-- Exercise brief --
The lines to reproduce from the material below are those from the one containing "camera: 175 degrees left, 20 degrees down" through the one containing "green cylinder [174,169,231,216]", both included; write them out exactly and add nothing.

-- Extracted information --
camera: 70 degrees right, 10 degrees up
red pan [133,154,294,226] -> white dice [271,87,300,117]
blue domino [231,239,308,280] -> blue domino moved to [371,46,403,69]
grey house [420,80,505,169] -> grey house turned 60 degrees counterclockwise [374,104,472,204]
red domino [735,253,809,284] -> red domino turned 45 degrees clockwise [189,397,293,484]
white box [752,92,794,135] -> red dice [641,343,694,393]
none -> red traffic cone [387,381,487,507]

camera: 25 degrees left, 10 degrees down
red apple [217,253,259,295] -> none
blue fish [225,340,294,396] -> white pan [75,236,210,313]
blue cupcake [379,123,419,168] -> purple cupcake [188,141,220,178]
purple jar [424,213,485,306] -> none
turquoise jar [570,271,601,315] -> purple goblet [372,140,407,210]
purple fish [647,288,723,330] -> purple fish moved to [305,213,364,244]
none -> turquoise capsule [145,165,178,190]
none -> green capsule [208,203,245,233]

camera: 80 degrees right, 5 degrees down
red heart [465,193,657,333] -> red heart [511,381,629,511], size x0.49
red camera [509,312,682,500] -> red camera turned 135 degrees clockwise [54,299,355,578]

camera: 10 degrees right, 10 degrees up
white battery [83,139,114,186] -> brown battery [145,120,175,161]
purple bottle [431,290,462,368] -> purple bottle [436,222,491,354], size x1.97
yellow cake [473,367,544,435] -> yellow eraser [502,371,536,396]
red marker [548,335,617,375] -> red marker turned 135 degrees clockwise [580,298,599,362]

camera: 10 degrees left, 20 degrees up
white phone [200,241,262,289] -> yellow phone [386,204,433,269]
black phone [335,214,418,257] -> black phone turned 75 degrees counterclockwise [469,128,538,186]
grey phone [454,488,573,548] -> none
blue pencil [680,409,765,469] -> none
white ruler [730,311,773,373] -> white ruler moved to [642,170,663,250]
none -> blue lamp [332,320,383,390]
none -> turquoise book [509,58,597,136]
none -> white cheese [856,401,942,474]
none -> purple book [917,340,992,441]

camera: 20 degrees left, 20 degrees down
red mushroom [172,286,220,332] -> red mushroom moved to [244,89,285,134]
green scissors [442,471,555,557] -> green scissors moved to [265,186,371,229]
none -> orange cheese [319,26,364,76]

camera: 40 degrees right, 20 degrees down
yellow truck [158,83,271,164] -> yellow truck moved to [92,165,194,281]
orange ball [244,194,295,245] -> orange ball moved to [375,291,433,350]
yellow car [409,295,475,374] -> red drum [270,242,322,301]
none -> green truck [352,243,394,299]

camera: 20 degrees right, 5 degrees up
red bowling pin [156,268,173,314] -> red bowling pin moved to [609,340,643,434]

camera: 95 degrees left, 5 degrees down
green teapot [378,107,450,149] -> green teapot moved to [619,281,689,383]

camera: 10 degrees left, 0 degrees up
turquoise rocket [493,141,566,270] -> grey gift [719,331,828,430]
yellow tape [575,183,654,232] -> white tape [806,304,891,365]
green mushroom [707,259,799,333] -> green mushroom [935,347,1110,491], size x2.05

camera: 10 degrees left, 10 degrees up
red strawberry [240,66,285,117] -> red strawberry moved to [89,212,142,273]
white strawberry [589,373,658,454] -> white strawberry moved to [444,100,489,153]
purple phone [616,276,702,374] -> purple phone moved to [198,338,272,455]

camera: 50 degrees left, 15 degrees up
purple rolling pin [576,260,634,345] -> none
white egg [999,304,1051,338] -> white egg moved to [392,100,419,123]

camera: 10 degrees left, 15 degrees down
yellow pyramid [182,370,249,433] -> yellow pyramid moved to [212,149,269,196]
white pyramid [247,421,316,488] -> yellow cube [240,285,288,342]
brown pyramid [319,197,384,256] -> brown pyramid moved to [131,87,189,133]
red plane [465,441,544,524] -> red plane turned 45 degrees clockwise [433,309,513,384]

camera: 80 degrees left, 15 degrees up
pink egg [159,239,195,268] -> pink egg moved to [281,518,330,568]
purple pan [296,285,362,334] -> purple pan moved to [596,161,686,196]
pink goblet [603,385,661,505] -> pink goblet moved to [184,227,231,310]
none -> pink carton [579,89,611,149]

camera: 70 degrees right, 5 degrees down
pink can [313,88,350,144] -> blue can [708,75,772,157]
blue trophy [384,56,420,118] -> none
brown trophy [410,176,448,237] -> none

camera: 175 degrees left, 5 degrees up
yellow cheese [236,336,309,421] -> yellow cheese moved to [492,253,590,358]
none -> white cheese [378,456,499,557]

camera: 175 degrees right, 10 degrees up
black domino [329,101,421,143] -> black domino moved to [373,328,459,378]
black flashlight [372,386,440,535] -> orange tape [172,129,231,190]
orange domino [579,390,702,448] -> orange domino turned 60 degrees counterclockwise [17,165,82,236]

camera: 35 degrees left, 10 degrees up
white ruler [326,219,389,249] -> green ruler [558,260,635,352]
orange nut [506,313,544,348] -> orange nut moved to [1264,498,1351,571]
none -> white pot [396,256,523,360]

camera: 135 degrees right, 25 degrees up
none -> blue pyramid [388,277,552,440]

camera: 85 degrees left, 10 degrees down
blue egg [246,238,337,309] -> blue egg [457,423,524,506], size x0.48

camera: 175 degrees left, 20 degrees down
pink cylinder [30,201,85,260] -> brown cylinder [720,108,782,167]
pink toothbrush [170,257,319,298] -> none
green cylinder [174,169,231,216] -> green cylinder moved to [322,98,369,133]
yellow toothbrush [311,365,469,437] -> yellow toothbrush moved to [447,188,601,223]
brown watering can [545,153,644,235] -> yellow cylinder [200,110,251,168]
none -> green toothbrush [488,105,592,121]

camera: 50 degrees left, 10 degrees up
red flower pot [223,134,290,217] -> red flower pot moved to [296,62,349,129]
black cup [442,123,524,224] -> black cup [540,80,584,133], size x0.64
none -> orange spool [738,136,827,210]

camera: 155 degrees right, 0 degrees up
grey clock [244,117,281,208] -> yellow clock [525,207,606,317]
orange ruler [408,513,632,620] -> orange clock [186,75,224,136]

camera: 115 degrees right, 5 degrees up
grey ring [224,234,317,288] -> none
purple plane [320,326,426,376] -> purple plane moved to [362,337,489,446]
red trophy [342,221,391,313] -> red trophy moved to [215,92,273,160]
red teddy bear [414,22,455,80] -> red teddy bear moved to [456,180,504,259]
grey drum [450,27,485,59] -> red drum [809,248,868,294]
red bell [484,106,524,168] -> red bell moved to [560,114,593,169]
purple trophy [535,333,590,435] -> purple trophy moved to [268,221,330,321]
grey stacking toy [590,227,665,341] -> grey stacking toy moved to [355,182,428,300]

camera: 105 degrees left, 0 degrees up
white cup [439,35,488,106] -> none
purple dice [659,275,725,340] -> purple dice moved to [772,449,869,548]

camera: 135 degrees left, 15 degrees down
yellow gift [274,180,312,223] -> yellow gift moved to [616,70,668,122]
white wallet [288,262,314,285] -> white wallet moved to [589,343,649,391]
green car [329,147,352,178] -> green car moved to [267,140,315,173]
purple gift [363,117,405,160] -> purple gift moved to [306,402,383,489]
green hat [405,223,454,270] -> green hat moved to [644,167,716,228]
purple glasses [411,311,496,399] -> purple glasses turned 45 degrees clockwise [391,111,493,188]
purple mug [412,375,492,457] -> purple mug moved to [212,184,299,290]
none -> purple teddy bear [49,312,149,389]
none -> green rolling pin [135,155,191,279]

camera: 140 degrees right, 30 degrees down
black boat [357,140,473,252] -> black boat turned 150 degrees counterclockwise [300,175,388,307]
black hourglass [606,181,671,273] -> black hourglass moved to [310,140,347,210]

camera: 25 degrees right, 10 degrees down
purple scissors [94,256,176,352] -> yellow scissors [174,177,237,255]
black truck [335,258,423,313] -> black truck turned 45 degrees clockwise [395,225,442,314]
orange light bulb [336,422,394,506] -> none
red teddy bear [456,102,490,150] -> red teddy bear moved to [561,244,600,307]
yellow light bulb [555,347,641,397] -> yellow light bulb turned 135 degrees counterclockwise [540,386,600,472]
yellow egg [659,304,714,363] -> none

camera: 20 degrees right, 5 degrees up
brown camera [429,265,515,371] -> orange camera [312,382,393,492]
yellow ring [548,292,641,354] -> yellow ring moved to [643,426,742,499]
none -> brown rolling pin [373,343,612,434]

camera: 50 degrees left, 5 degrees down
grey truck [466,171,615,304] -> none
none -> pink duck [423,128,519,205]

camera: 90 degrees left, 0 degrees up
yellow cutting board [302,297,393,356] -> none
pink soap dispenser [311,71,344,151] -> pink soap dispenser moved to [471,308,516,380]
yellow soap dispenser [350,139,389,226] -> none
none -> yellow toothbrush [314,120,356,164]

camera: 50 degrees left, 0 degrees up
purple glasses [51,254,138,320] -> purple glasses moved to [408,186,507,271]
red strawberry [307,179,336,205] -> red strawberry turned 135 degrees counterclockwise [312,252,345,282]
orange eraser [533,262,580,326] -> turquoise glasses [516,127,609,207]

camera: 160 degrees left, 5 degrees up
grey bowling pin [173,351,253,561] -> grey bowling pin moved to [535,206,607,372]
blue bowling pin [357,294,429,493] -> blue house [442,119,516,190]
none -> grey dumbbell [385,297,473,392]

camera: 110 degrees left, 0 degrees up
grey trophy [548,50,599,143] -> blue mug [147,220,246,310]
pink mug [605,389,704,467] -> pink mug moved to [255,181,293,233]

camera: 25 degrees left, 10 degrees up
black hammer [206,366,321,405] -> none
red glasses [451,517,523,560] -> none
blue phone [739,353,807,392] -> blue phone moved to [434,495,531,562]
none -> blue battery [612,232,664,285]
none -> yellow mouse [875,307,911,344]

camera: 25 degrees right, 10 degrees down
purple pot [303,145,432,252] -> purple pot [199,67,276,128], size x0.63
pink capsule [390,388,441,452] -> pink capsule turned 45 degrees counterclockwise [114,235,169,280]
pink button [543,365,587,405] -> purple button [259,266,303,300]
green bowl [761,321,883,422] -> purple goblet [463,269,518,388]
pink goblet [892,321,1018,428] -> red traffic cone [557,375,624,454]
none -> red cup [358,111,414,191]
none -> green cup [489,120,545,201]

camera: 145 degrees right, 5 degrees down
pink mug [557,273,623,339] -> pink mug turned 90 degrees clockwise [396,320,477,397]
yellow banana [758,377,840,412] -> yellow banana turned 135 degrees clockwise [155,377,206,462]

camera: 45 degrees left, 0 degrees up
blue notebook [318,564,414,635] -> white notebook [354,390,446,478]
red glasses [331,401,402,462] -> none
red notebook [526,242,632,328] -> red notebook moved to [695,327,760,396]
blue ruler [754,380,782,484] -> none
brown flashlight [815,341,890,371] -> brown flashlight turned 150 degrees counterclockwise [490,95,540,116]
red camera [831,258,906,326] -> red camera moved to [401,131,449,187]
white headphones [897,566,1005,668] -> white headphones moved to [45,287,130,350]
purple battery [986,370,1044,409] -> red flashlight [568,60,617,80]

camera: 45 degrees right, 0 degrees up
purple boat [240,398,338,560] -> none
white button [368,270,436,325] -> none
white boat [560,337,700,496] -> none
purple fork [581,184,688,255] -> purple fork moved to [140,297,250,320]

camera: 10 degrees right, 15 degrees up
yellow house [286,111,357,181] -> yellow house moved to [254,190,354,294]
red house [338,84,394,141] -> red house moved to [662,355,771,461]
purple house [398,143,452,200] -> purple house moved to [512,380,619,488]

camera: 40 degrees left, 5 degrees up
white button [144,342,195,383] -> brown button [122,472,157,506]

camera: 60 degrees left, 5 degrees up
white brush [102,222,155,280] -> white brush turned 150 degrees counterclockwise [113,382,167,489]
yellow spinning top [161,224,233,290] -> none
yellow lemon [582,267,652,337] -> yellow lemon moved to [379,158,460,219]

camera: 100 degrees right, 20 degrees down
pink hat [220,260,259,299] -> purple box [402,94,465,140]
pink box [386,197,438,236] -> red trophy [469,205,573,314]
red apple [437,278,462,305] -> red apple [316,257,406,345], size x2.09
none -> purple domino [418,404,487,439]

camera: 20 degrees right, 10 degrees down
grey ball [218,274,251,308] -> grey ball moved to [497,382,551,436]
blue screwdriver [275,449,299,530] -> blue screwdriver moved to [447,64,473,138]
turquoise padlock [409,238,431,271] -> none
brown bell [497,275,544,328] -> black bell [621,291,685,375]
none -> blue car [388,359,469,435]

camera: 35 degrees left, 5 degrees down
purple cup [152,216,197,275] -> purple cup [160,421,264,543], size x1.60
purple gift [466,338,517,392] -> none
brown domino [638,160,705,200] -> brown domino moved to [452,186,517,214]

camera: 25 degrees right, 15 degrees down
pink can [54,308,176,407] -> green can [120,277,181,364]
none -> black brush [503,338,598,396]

-- Your response --
camera: 175 degrees left, 20 degrees down
pink cylinder [30,201,85,260] -> brown cylinder [720,108,782,167]
pink toothbrush [170,257,319,298] -> none
green cylinder [174,169,231,216] -> green cylinder moved to [322,98,369,133]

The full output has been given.